Tally every line of the material where "round" occurs, then write the total by itself.
▬▬▬▬▬▬▬▬▬▬
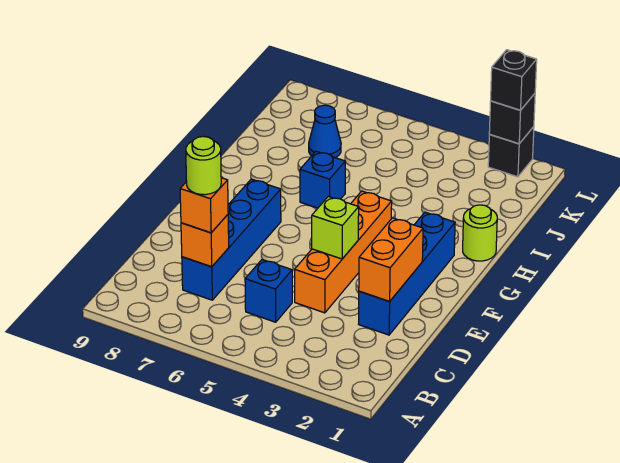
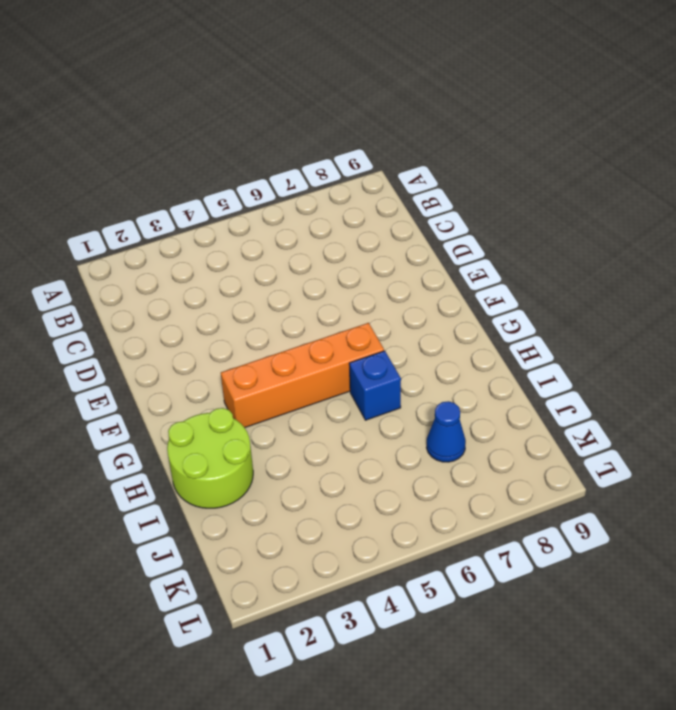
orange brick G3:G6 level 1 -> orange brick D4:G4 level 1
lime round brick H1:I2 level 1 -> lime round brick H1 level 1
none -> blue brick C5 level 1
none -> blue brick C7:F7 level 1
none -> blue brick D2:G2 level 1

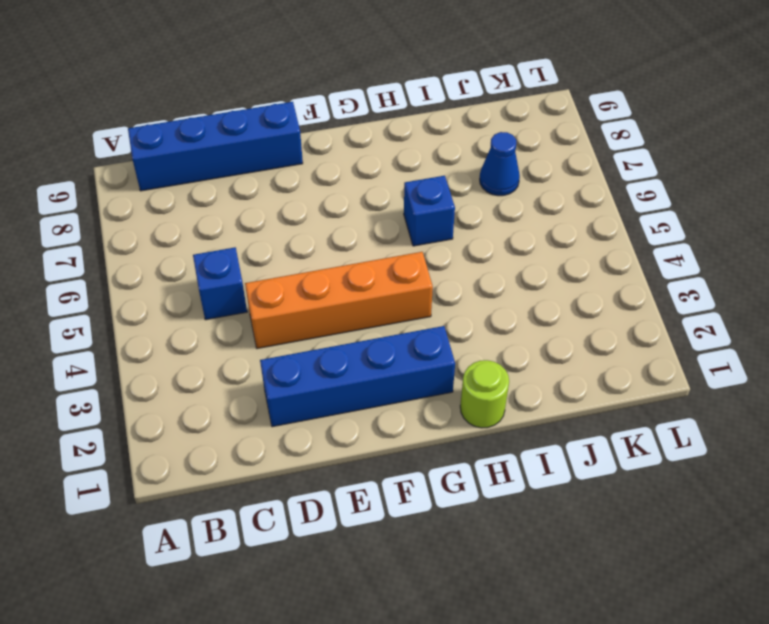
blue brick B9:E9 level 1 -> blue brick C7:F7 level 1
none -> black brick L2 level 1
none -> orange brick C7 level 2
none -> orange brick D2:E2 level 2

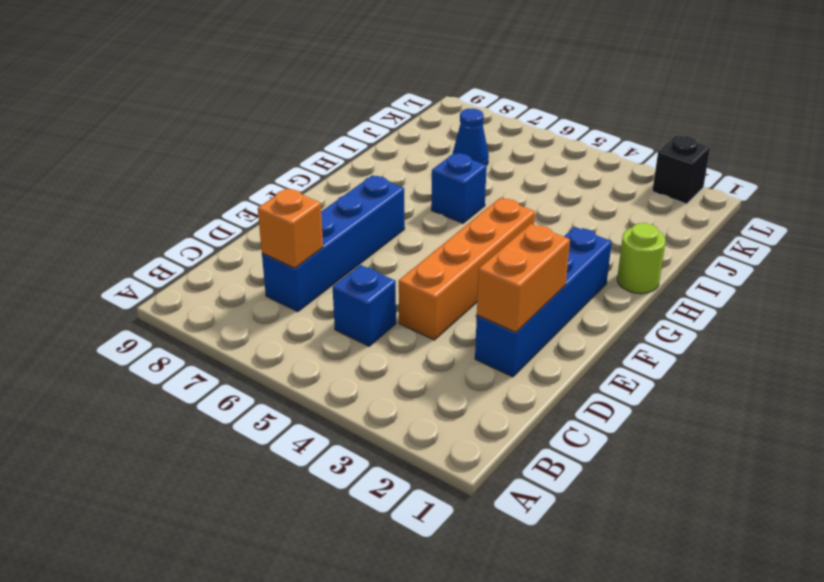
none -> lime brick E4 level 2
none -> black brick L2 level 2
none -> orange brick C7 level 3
▬▬▬▬▬▬▬▬▬▬
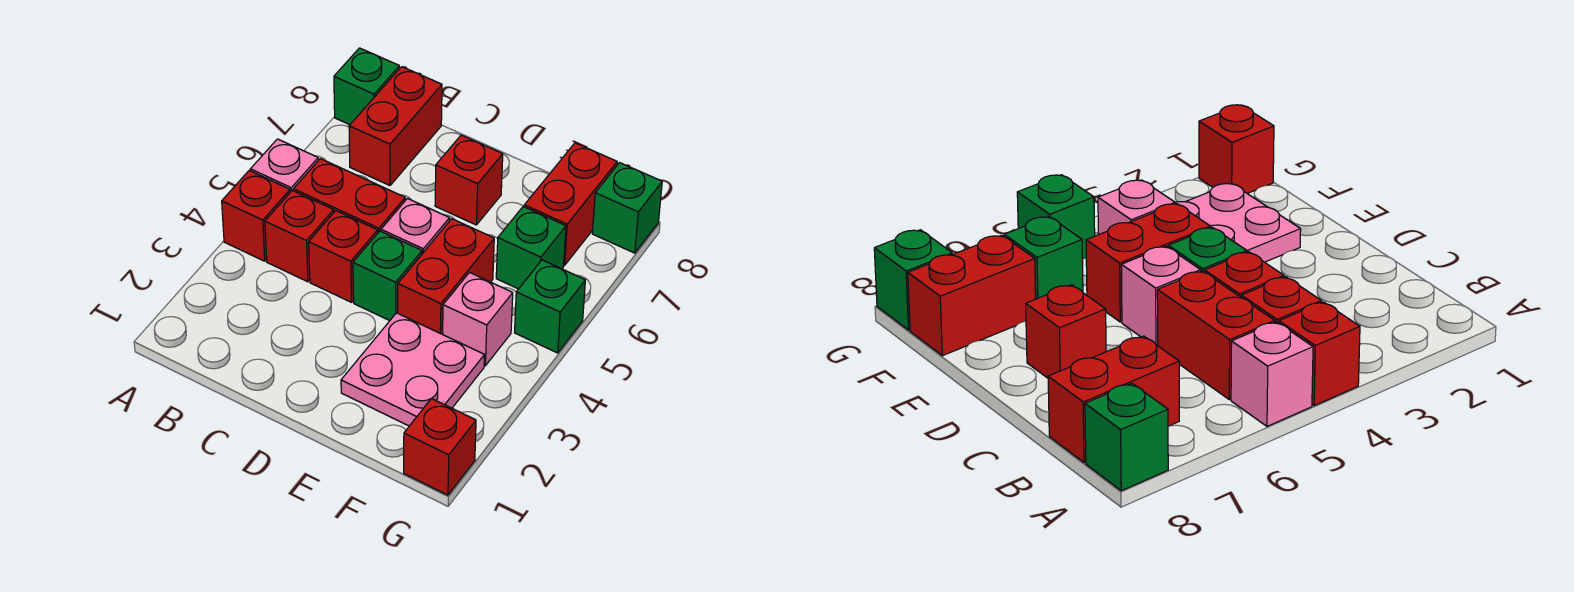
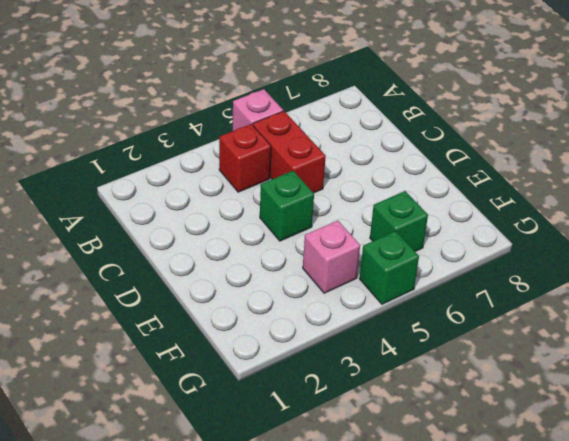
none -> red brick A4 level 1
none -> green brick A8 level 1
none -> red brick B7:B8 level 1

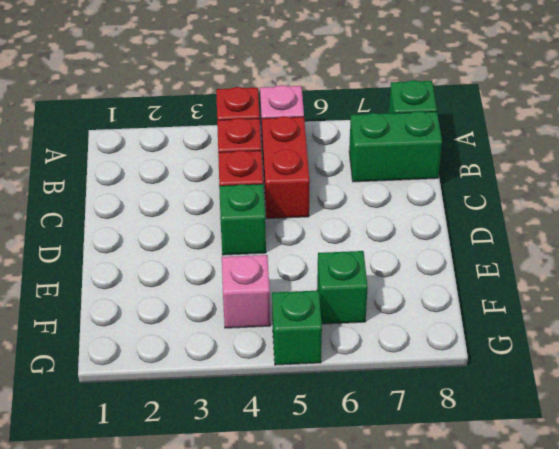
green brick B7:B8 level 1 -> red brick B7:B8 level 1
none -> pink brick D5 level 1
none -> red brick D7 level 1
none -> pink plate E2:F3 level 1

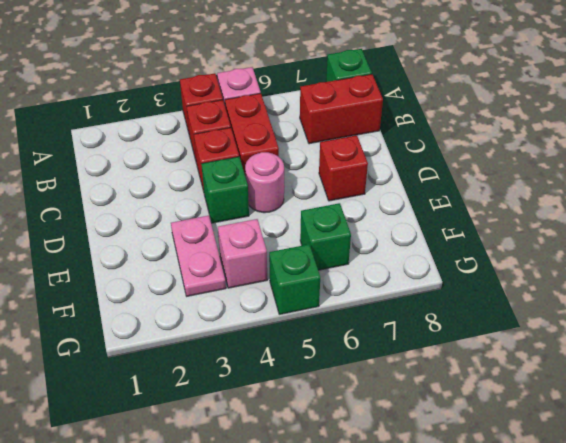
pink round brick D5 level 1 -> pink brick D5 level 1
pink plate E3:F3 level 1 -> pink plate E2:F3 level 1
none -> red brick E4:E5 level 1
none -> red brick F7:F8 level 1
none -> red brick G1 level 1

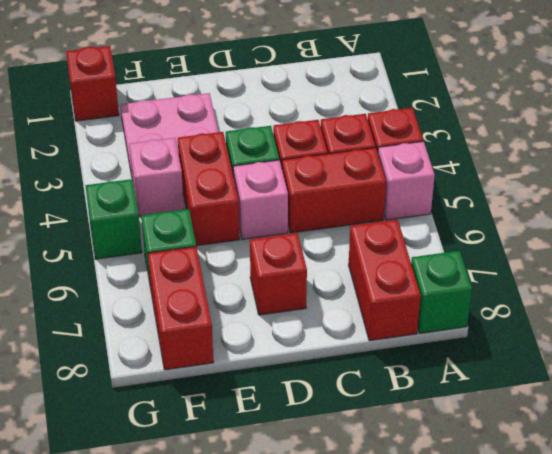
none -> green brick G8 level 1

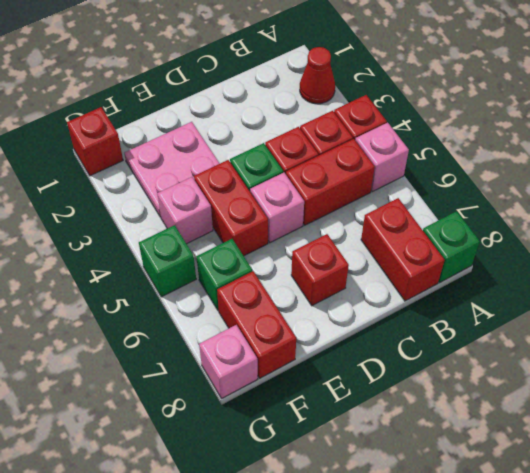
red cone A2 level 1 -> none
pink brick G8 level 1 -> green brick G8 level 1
▬▬▬▬▬▬▬▬▬▬
### ANSWER BOX
2